== Work order ==
Write out, word for word, the part of the listing below that opens with the line containing "brown teddy bear" and closes with the line containing "pink teddy bear", keeping both of those lines and adding no others.

== Provided material ==
——————————

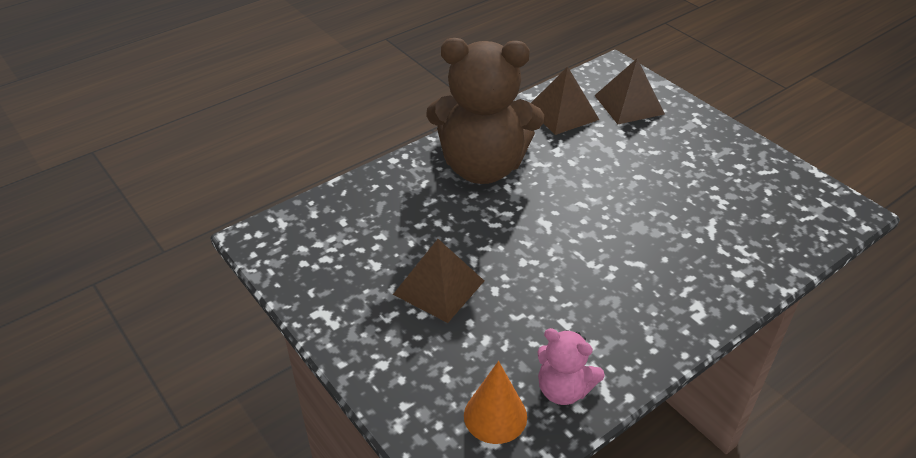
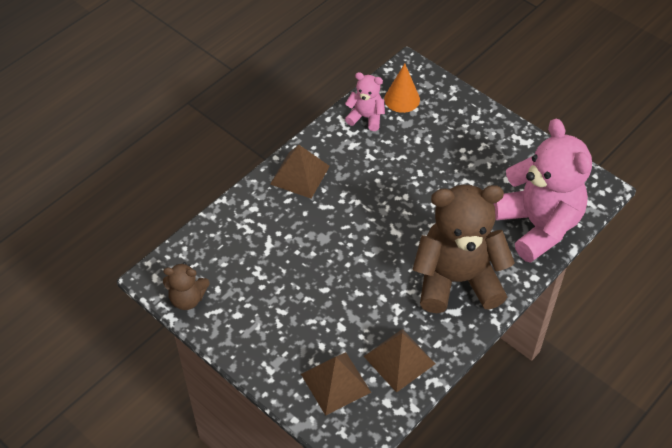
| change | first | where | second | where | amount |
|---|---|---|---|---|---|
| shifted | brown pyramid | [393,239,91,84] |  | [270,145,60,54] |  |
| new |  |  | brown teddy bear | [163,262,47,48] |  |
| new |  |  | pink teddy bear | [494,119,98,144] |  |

——————————

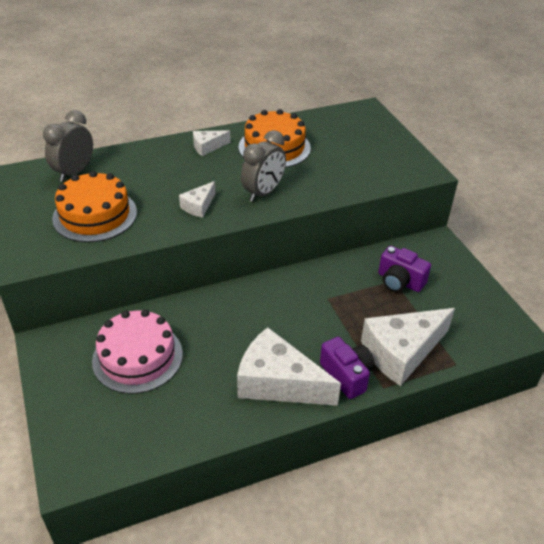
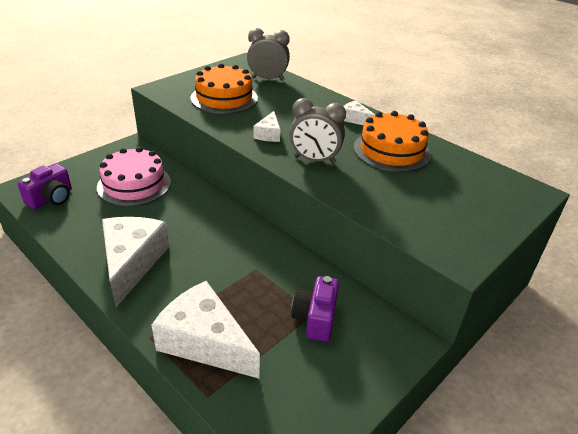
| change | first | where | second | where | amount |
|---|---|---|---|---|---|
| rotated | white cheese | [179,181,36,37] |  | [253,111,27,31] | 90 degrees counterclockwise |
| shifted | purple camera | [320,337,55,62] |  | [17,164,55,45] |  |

——————————

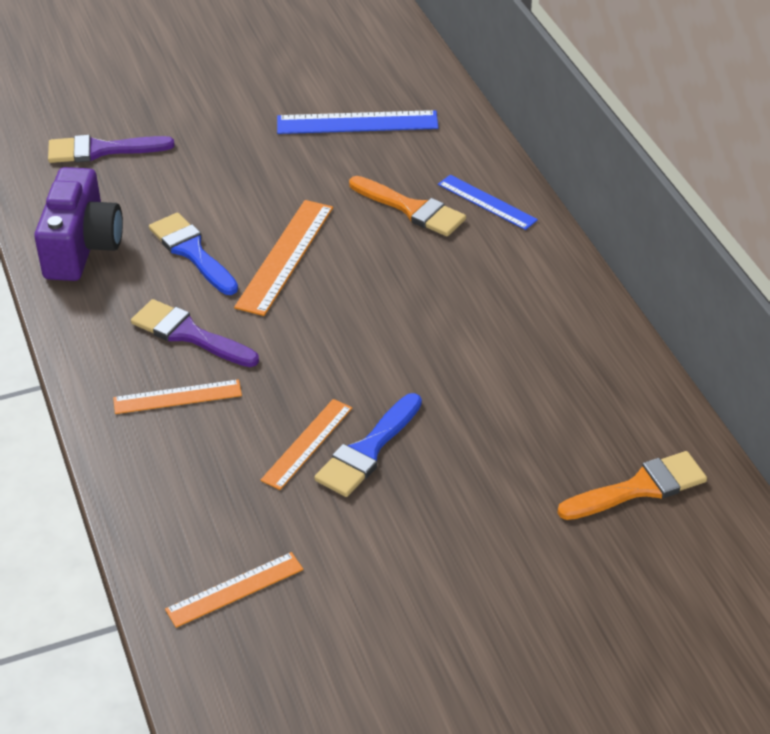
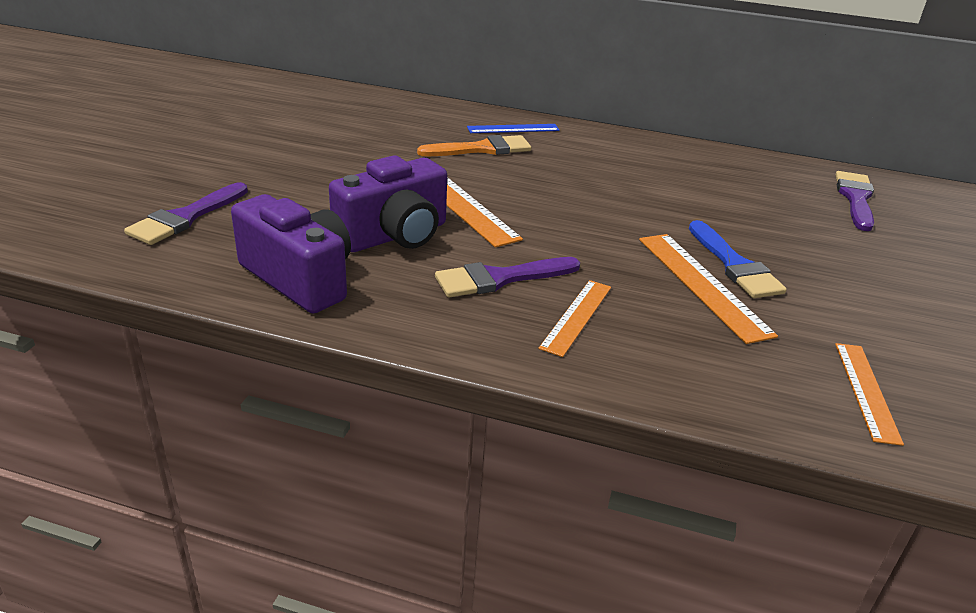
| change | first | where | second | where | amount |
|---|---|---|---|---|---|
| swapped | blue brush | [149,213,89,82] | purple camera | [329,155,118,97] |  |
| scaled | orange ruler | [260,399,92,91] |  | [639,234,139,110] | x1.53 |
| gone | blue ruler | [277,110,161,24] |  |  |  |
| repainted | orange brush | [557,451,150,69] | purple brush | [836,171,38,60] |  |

——————————

== Written response ==
| new |  |  | brown teddy bear | [163,262,47,48] |  |
| new |  |  | pink teddy bear | [494,119,98,144] |  |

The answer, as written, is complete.